» **TASK DESCRIPTION**
Copy all of the rows below, substituting "pink wool sweater at center" for "pink fleece jacket at center" and changing nothing else. Omit the pictures.

» **RECORDS FOR THE TASK**
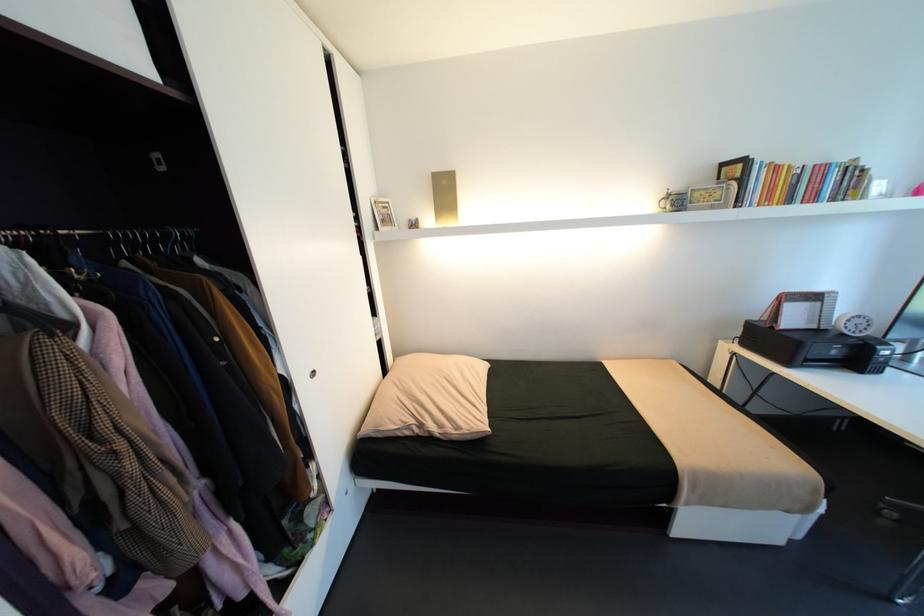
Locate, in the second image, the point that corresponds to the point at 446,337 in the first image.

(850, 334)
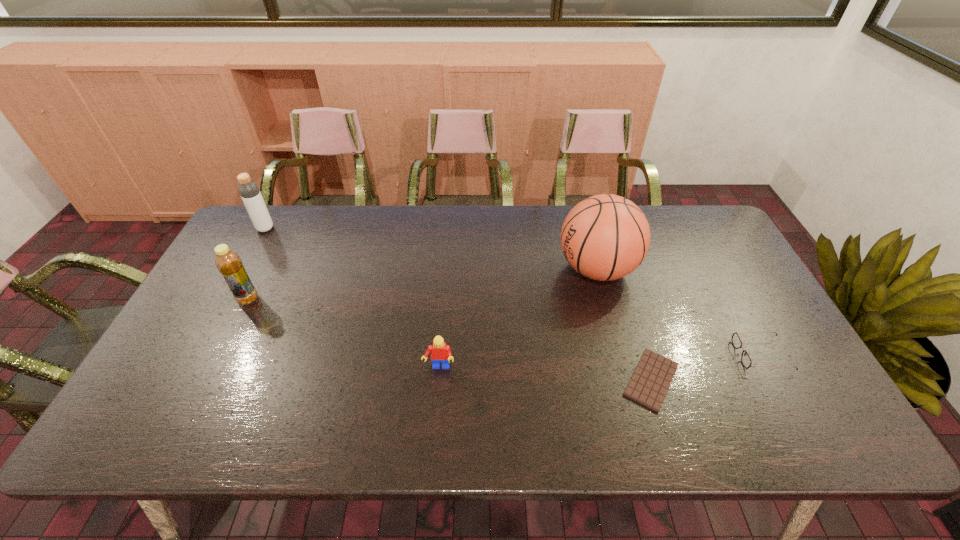
At what (x,y) coordinates should I click in order to perform the action: click on basketball. Please return your answer as a coordinate pair (x, y). Image resolution: width=960 pixels, height=540 pixels. Looking at the image, I should click on (605, 237).

Locate an element on the screen. The width and height of the screenshot is (960, 540). the farther bottle is located at coordinates (249, 191).

Locate an element on the screen. The height and width of the screenshot is (540, 960). the leftmost object is located at coordinates (249, 191).

The height and width of the screenshot is (540, 960). Find the location of `the fifth object from right to left`. the fifth object from right to left is located at coordinates (229, 264).

Locate an element on the screen. The width and height of the screenshot is (960, 540). the right bottle is located at coordinates (229, 264).

Identify the location of the fourth object from right to left. The width and height of the screenshot is (960, 540). (440, 352).

This screenshot has width=960, height=540. Find the location of `Lego`. Lego is located at coordinates (440, 352).

At what (x,y) coordinates should I click in order to perform the action: click on the rightmost object. Please return your answer as a coordinate pair (x, y). The width and height of the screenshot is (960, 540). Looking at the image, I should click on (736, 341).

You are a GUI agent. You are given a task and a screenshot of the screen. Output one action in this format:
    pyautogui.click(x=<x>, y=<y>)
    Task: Click on the sunglasses
    
    Given the screenshot: What is the action you would take?
    pyautogui.click(x=736, y=341)

Identify the location of the shortest object. (649, 384).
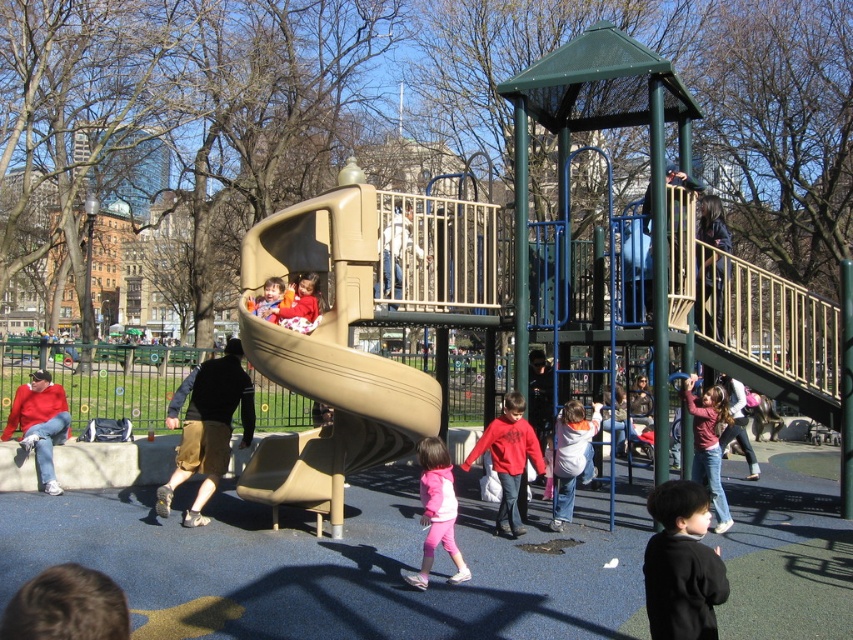
Is black matte jacket at lower right above matte plastic slide at center?

No.

Which is more to the left, black matte jacket at lower right or matte plastic slide at center?

Positioned to the left is matte plastic slide at center.

Does point (674, 593) come behind point (303, 294)?

No, it is not.

Where is `black matte jacket at lower right`? black matte jacket at lower right is located at coordinates (682, 564).

Is point (450, 580) positioned behind point (699, 419)?

No, it is not.

You are a GUI agent. You are given a task and a screenshot of the screen. Output one action in this format:
    pyautogui.click(x=<x>, y=<y>)
    Task: Click on the pink fleece jacket at center
    
    Given the screenshot: What is the action you would take?
    pyautogui.click(x=437, y=512)

Does white cotton hoodie at center have a greater width compared to light pink fabric at right?

No.

Is white cotton hoodie at center thinner than light pink fabric at right?

Correct, white cotton hoodie at center's width is less than light pink fabric at right's.

In order to click on white cotton hoodie at center in this screenshot , I will do `click(572, 456)`.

» **SOLUTION FOR THIS PROBLEM**
Locate, in the second image, the point that corresponds to the point at 446,337 in the first image.

(850, 334)
At what (x,y) coordinates should I click in order to perform the action: click on basketball. Please return your answer as a coordinate pair (x, y). Image resolution: width=960 pixels, height=540 pixels. Looking at the image, I should click on (605, 237).

Locate an element on the screen. The width and height of the screenshot is (960, 540). the farther bottle is located at coordinates (249, 191).

Locate an element on the screen. The height and width of the screenshot is (540, 960). the leftmost object is located at coordinates (249, 191).

The height and width of the screenshot is (540, 960). Find the location of `the fifth object from right to left`. the fifth object from right to left is located at coordinates (229, 264).

Locate an element on the screen. The width and height of the screenshot is (960, 540). the right bottle is located at coordinates (229, 264).

Identify the location of the fourth object from right to left. The width and height of the screenshot is (960, 540). (440, 352).

This screenshot has width=960, height=540. Find the location of `Lego`. Lego is located at coordinates (440, 352).

At what (x,y) coordinates should I click in order to perform the action: click on the rightmost object. Please return your answer as a coordinate pair (x, y). The width and height of the screenshot is (960, 540). Looking at the image, I should click on (736, 341).

You are a GUI agent. You are given a task and a screenshot of the screen. Output one action in this format:
    pyautogui.click(x=<x>, y=<y>)
    Task: Click on the sunglasses
    
    Given the screenshot: What is the action you would take?
    pyautogui.click(x=736, y=341)

Identify the location of the shortest object. (649, 384).
Is black matte jacket at lower right above matte plastic slide at center?

No.

Which is more to the left, black matte jacket at lower right or matte plastic slide at center?

Positioned to the left is matte plastic slide at center.

Does point (674, 593) come behind point (303, 294)?

No, it is not.

Where is `black matte jacket at lower right`? black matte jacket at lower right is located at coordinates (682, 564).

Is point (450, 580) positioned behind point (699, 419)?

No, it is not.

You are a GUI agent. You are given a task and a screenshot of the screen. Output one action in this format:
    pyautogui.click(x=<x>, y=<y>)
    Task: Click on the pink wool sweater at center
    
    Given the screenshot: What is the action you would take?
    pyautogui.click(x=437, y=512)

Does white cotton hoodie at center have a greater width compared to light pink fabric at right?

No.

Is white cotton hoodie at center thinner than light pink fabric at right?

Correct, white cotton hoodie at center's width is less than light pink fabric at right's.

In order to click on white cotton hoodie at center in this screenshot , I will do `click(572, 456)`.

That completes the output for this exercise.